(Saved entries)
++++++++++++++++++++

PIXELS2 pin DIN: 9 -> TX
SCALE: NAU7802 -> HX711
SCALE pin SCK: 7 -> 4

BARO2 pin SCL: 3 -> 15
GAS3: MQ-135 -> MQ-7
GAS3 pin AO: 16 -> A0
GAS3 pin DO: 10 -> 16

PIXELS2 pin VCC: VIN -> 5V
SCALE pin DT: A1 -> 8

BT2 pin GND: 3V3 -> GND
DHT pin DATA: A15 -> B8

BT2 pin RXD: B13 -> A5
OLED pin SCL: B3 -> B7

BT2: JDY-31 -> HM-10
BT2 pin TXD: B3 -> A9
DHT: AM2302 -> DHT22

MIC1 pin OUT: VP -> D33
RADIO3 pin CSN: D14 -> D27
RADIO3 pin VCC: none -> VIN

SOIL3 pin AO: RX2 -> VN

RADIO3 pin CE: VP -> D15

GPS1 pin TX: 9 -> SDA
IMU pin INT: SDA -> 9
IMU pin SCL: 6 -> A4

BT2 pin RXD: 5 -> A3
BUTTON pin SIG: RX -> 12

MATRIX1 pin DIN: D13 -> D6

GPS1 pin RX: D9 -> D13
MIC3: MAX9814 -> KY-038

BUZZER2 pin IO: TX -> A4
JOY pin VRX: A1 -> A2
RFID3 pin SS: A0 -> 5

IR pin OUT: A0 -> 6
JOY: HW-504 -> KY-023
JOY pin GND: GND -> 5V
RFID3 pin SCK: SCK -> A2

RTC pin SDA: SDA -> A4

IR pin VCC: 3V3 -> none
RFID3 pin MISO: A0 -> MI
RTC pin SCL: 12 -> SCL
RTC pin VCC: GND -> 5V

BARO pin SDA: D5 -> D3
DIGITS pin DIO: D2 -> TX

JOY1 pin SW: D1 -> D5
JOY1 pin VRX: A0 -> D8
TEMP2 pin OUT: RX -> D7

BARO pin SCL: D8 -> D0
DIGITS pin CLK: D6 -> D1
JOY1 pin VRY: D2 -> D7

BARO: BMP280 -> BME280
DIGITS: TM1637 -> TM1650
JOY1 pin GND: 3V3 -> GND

++++++++++++++++++++

When copying the data above, please keep exactly the lines from its first line through the line with "BUZZER2 pin IO: TX -> A4", both ends included, and drop the rest.

Exercise response ▸
PIXELS2 pin DIN: 9 -> TX
SCALE: NAU7802 -> HX711
SCALE pin SCK: 7 -> 4

BARO2 pin SCL: 3 -> 15
GAS3: MQ-135 -> MQ-7
GAS3 pin AO: 16 -> A0
GAS3 pin DO: 10 -> 16

PIXELS2 pin VCC: VIN -> 5V
SCALE pin DT: A1 -> 8

BT2 pin GND: 3V3 -> GND
DHT pin DATA: A15 -> B8

BT2 pin RXD: B13 -> A5
OLED pin SCL: B3 -> B7

BT2: JDY-31 -> HM-10
BT2 pin TXD: B3 -> A9
DHT: AM2302 -> DHT22

MIC1 pin OUT: VP -> D33
RADIO3 pin CSN: D14 -> D27
RADIO3 pin VCC: none -> VIN

SOIL3 pin AO: RX2 -> VN

RADIO3 pin CE: VP -> D15

GPS1 pin TX: 9 -> SDA
IMU pin INT: SDA -> 9
IMU pin SCL: 6 -> A4

BT2 pin RXD: 5 -> A3
BUTTON pin SIG: RX -> 12

MATRIX1 pin DIN: D13 -> D6

GPS1 pin RX: D9 -> D13
MIC3: MAX9814 -> KY-038

BUZZER2 pin IO: TX -> A4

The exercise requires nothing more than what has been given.